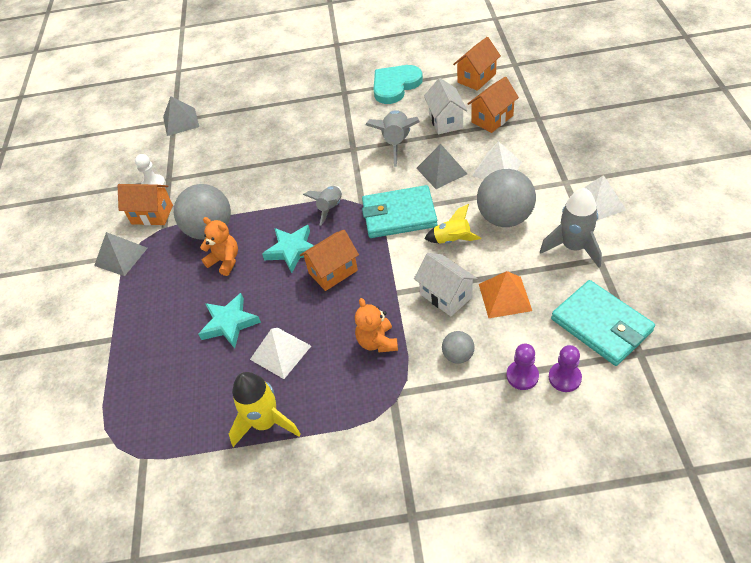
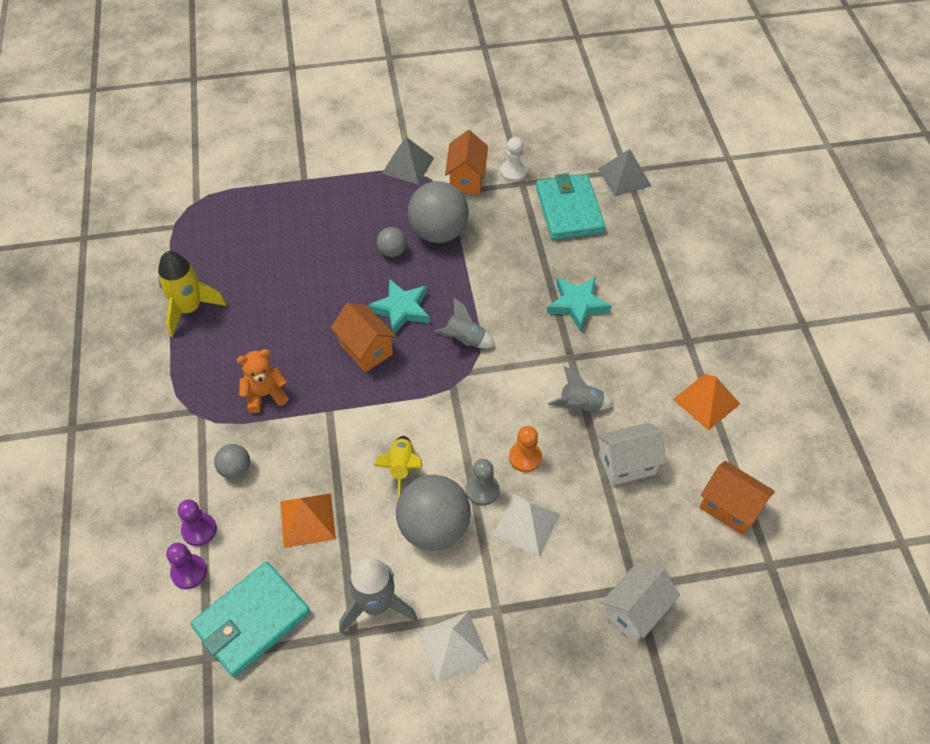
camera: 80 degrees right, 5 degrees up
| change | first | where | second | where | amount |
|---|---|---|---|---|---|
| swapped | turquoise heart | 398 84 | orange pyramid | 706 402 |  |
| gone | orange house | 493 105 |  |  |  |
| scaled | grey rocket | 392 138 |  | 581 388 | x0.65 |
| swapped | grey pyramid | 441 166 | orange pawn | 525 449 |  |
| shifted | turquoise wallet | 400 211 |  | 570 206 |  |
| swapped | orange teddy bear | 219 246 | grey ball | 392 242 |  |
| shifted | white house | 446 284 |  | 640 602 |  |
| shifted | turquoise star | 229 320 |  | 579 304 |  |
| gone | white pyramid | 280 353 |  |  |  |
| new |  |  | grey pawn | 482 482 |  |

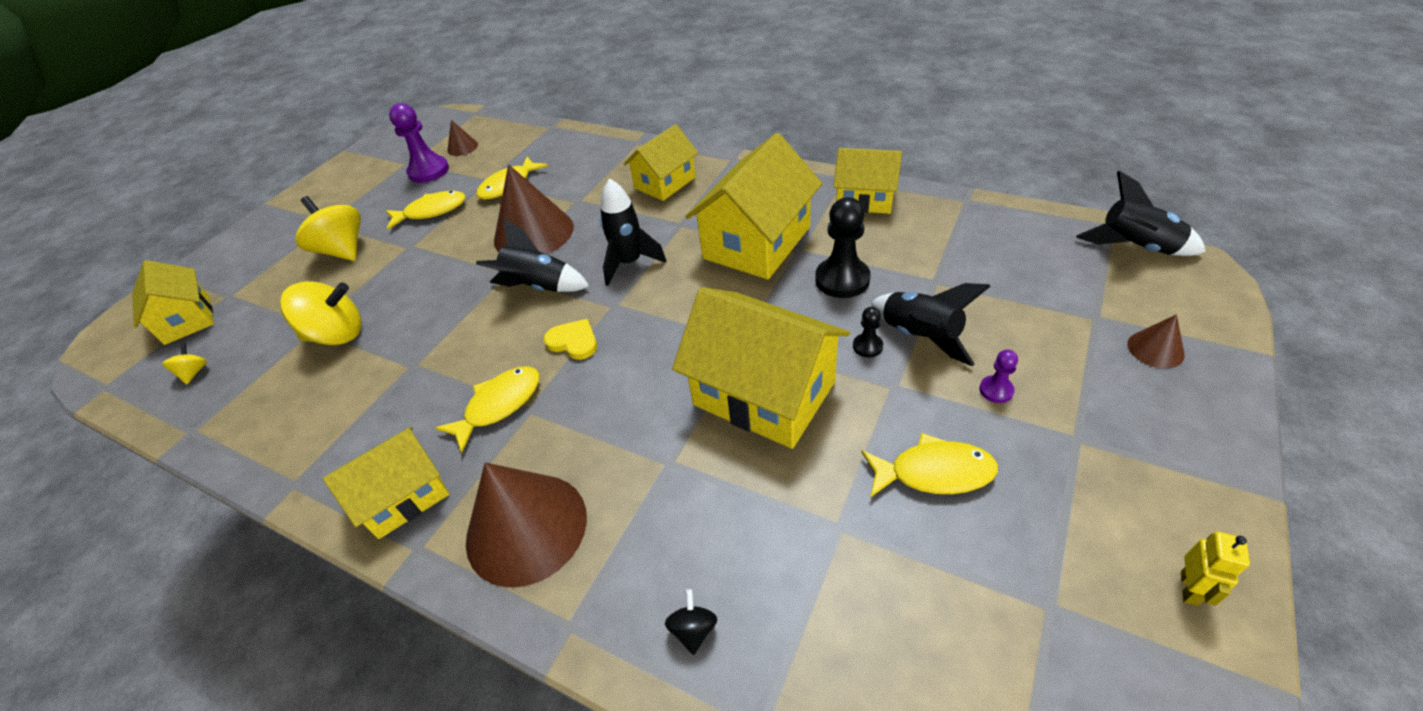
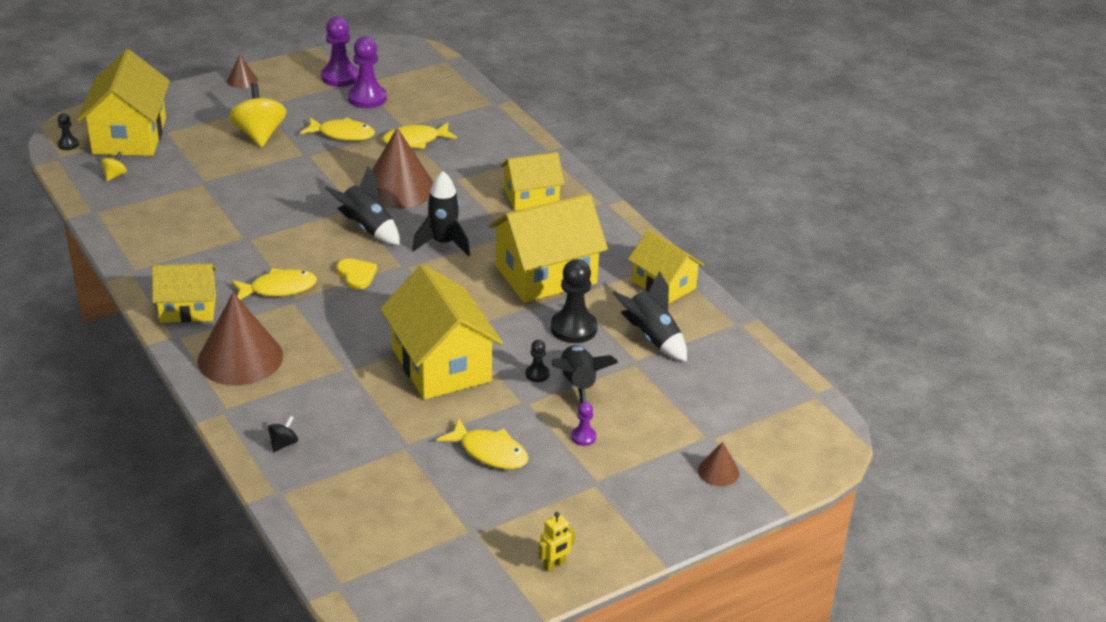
camera: 25 degrees right, 10 degrees down
| change | first | where | second | where | amount |
|---|---|---|---|---|---|
| shifted | brown cone | 462 138 |  | 242 71 |  |
| shifted | black rocket | 1141 213 |  | 649 316 |  |
| scaled | yellow house | 173 302 |  | 123 102 | x1.63 |
| gone | yellow spinning top | 320 313 |  |  |  |
| new |  |  | purple pawn | 340 51 |  |
| new |  |  | black pawn | 68 131 |  |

+ + + +

### [WHAT TO WORK ON]
Repeat exactly, please: transcribe each entry and leave out the pictures.

### [RESULT]
camera: 80 degrees right, 5 degrees up
| change | first | where | second | where | amount |
|---|---|---|---|---|---|
| swapped | turquoise heart | 398 84 | orange pyramid | 706 402 |  |
| gone | orange house | 493 105 |  |  |  |
| scaled | grey rocket | 392 138 |  | 581 388 | x0.65 |
| swapped | grey pyramid | 441 166 | orange pawn | 525 449 |  |
| shifted | turquoise wallet | 400 211 |  | 570 206 |  |
| swapped | orange teddy bear | 219 246 | grey ball | 392 242 |  |
| shifted | white house | 446 284 |  | 640 602 |  |
| shifted | turquoise star | 229 320 |  | 579 304 |  |
| gone | white pyramid | 280 353 |  |  |  |
| new |  |  | grey pawn | 482 482 |  |

camera: 25 degrees right, 10 degrees down
| change | first | where | second | where | amount |
|---|---|---|---|---|---|
| shifted | brown cone | 462 138 |  | 242 71 |  |
| shifted | black rocket | 1141 213 |  | 649 316 |  |
| scaled | yellow house | 173 302 |  | 123 102 | x1.63 |
| gone | yellow spinning top | 320 313 |  |  |  |
| new |  |  | purple pawn | 340 51 |  |
| new |  |  | black pawn | 68 131 |  |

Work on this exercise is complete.